### LISTED RECORDS
###

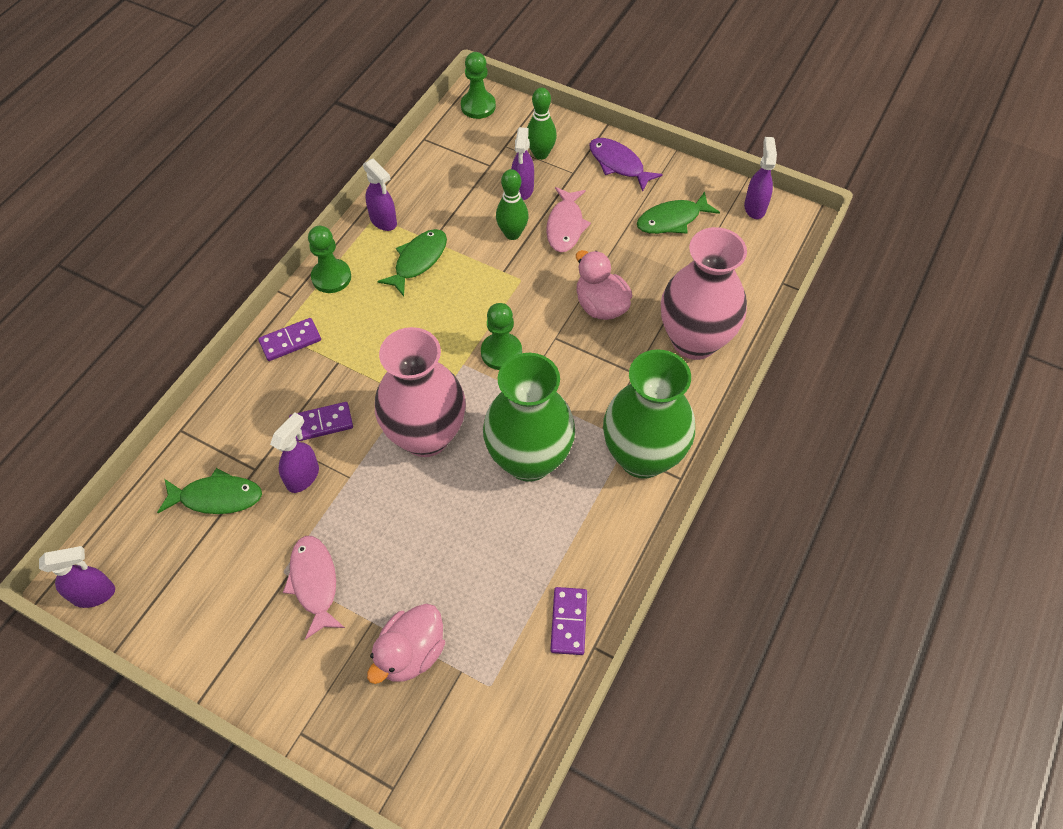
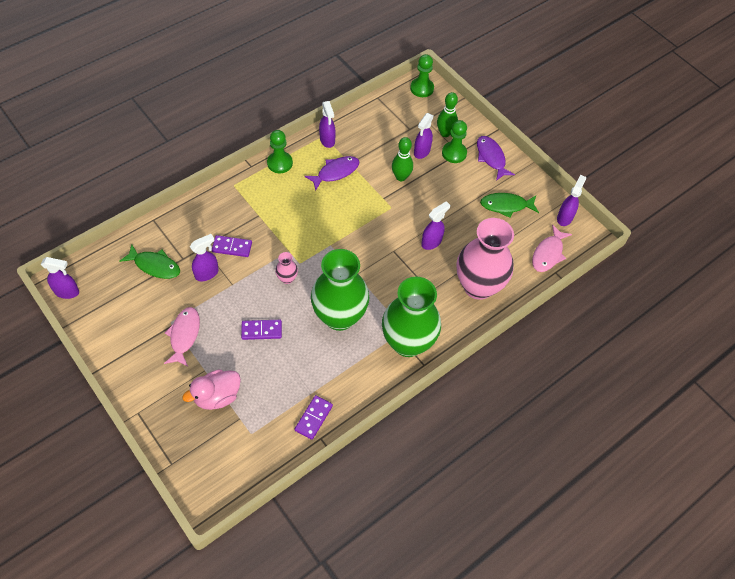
camera: 20 degrees right, 0 degrees up
(290, 341) = (238, 192): purple domino -> purple domino (261, 330)
(418, 261) = (335, 172): green fish -> purple fish
(426, 436) = (287, 278): pink vase -> pink vase, size x0.40
(501, 352) = (356, 247): green pawn -> green pawn (454, 153)
(565, 226) = (436, 184): pink fish -> pink fish (548, 254)
(601, 305) = (431, 242): pink duck -> purple spray bottle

###

### THE TASK
Scan the material above for lines holding the string "green" and copy those lines.

### RESPONSE BOX
(418, 261) = (335, 172): green fish -> purple fish
(501, 352) = (356, 247): green pawn -> green pawn (454, 153)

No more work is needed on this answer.